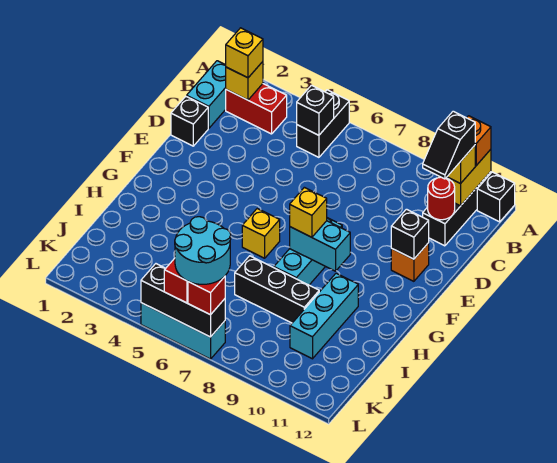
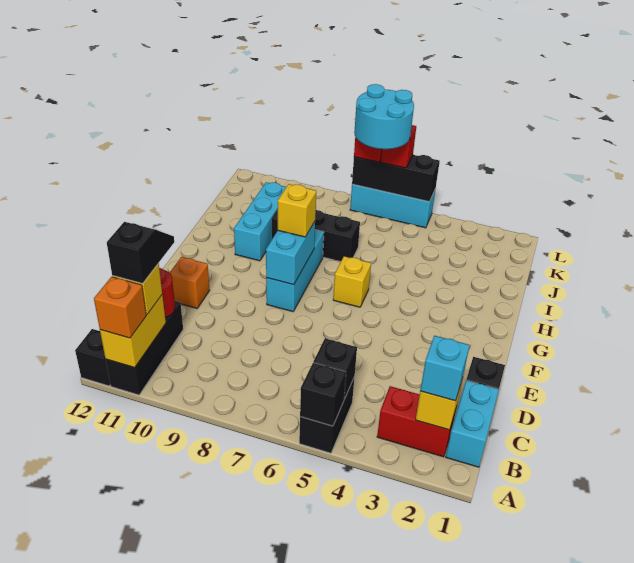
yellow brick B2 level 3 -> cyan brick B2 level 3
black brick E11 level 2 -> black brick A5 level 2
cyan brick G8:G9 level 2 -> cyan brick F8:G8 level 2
::::
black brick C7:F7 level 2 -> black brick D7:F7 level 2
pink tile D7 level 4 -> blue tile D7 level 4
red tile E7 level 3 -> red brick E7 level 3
::::
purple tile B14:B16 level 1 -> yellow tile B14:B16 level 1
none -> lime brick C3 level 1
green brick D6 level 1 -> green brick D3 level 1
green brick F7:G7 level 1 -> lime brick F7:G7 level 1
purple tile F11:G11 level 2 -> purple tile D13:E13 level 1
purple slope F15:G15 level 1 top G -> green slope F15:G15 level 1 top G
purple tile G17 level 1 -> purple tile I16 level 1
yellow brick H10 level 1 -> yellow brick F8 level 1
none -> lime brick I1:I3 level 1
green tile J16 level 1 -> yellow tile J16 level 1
::::
Instructions for the task:
All that is wanted is an exact copy of the lines above from the one with "yellow brick B2" through the one with "cyan brick G8:G9", with both ends included.

Exercise response:
yellow brick B2 level 3 -> cyan brick B2 level 3
black brick E11 level 2 -> black brick A5 level 2
cyan brick G8:G9 level 2 -> cyan brick F8:G8 level 2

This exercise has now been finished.